(Scene edit records)
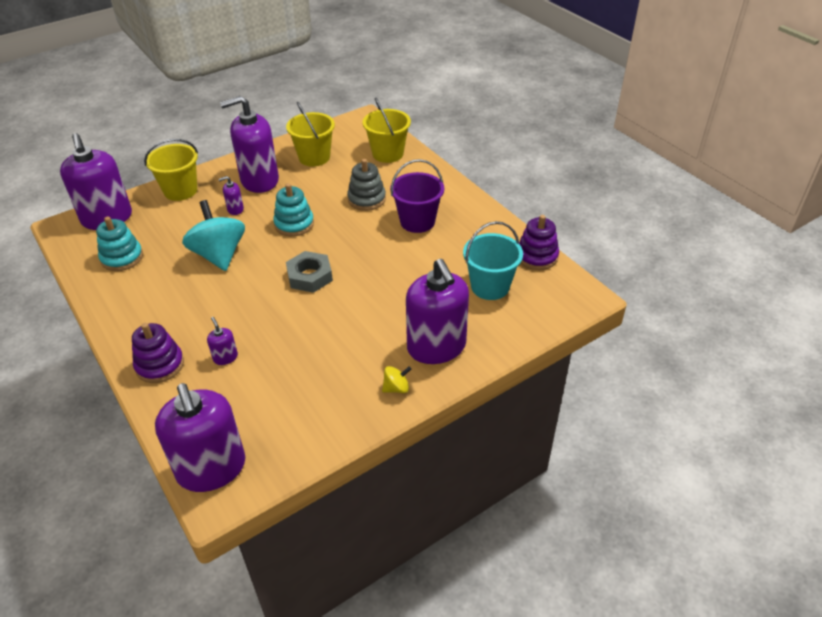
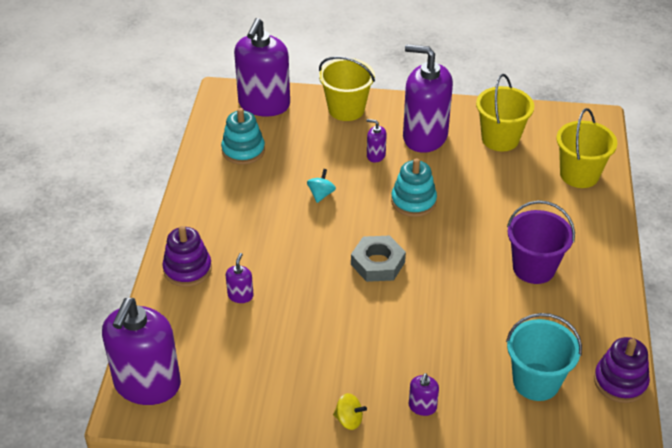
camera: 40 degrees right, 0 degrees up
turquoise spinning top [182,200,245,271] -> turquoise spinning top [307,169,336,203], size x0.44
grey stacking toy [347,159,386,211] -> none
purple soap dispenser [406,259,469,364] -> purple soap dispenser [409,373,439,416], size x0.41

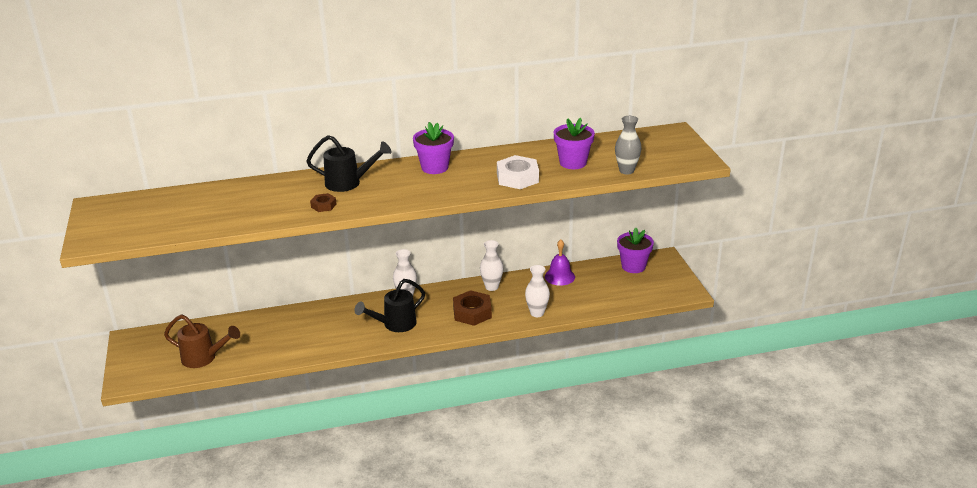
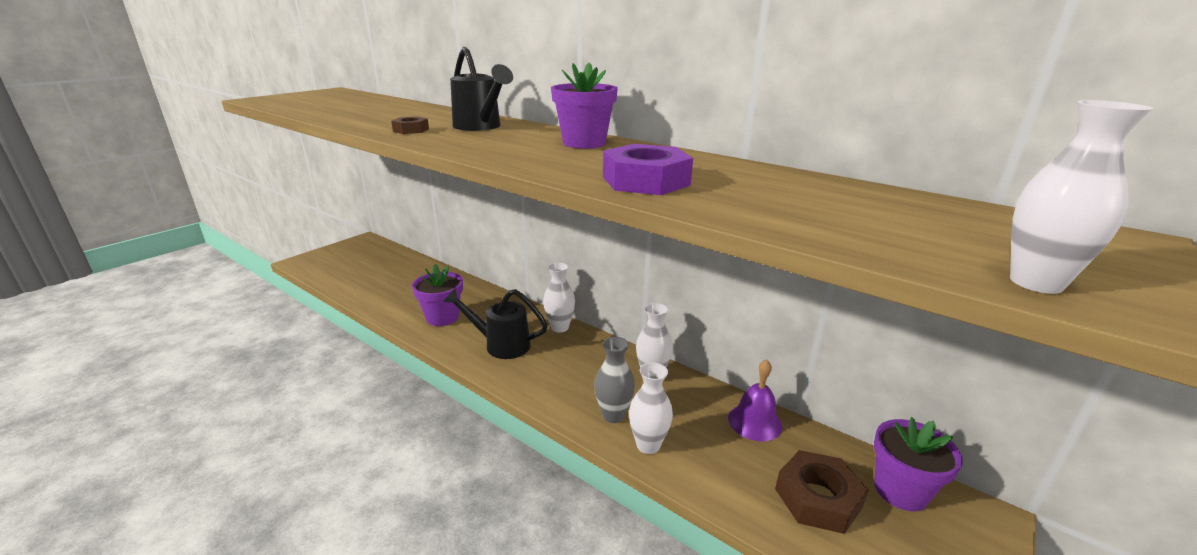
camera: 50 degrees right, 5 degrees down
brown watering can [164,315,240,368] -> none
brown nut [453,290,492,326] -> brown nut moved to [775,450,869,534]
white nut [497,155,539,189] -> purple nut [603,144,693,195]
purple flower pot [554,118,595,169] -> purple flower pot moved to [412,264,463,326]
grey vase [615,116,642,174] -> grey vase moved to [594,337,635,423]
none -> white vase [1010,100,1153,294]

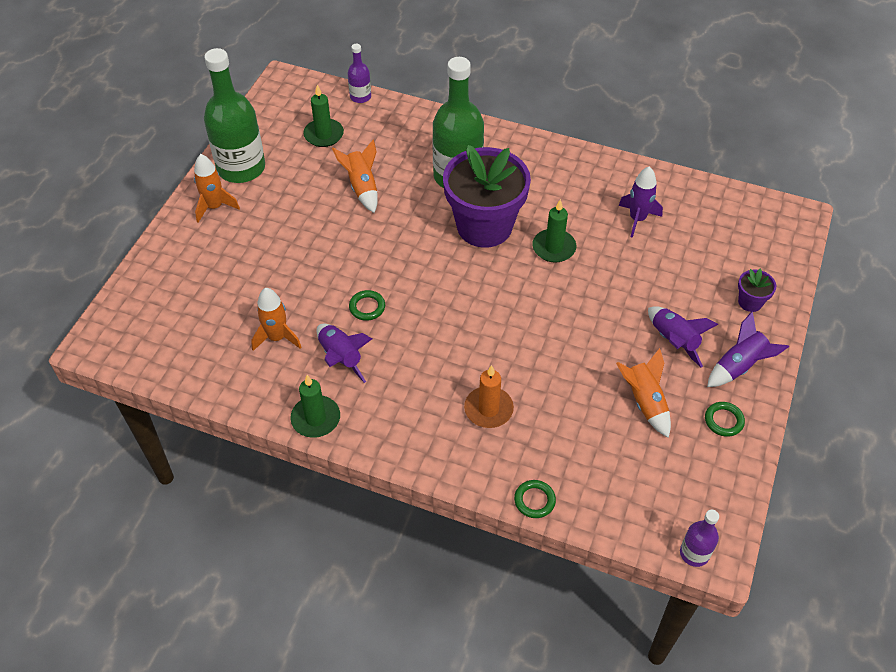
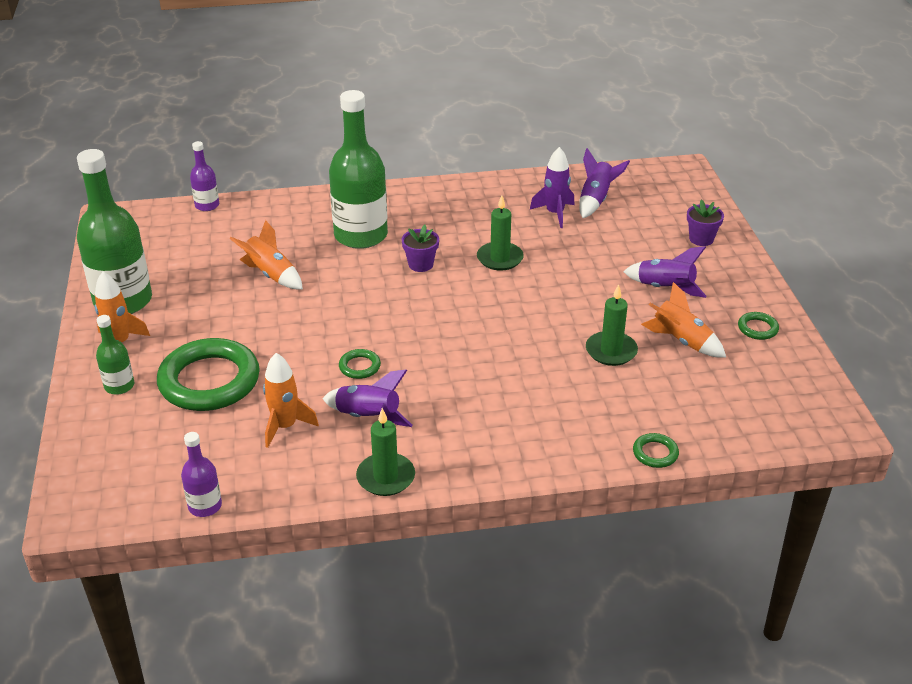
camera: 30 degrees left, 15 degrees down
green candle [303,85,344,147] -> green candle moved to [586,284,638,366]
purple flower pot [443,145,531,248] -> purple flower pot [401,224,439,272], size x0.41
orange candle [464,365,514,428] -> none
purple bottle [680,510,719,567] -> purple bottle moved to [181,432,222,517]
purple rocket [707,312,789,387] -> purple rocket moved to [579,148,630,218]
none -> green bottle [96,315,134,395]
none -> green ring [157,338,260,411]

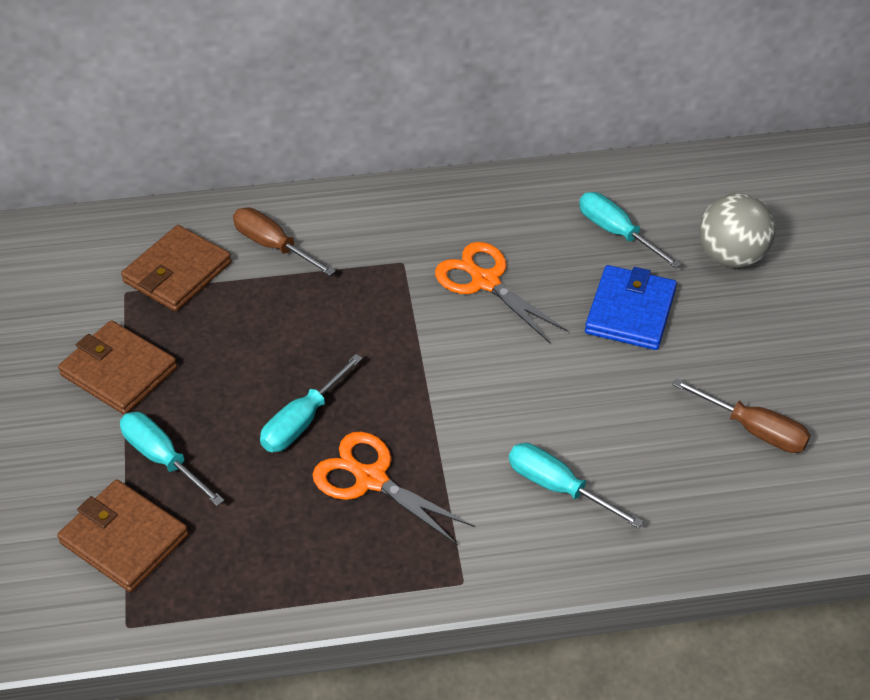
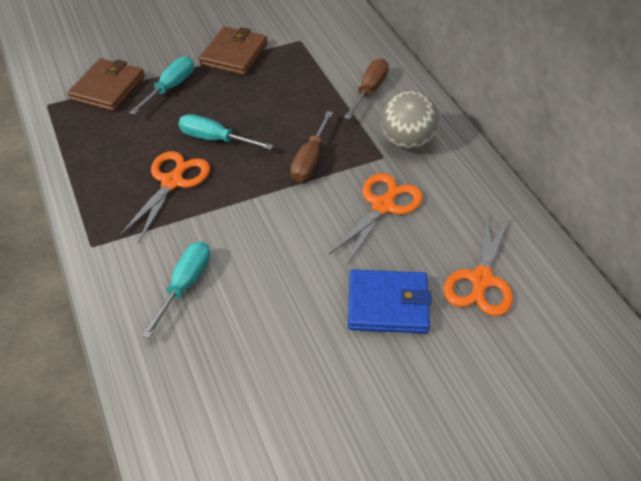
camera: 75 degrees right, 0 degrees up
brown wallet [121,225,232,311] -> none
turquoise screwdriver [579,192,681,268] -> orange scissors [443,212,513,316]
brown screwdriver [672,378,811,453] -> brown screwdriver moved to [290,111,333,182]
grey ball [699,193,775,268] -> grey ball moved to [381,91,439,150]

- [The task]:
For the string "white", report how many lines of the records contain it, giving the number only.

- [Result of the task]:
2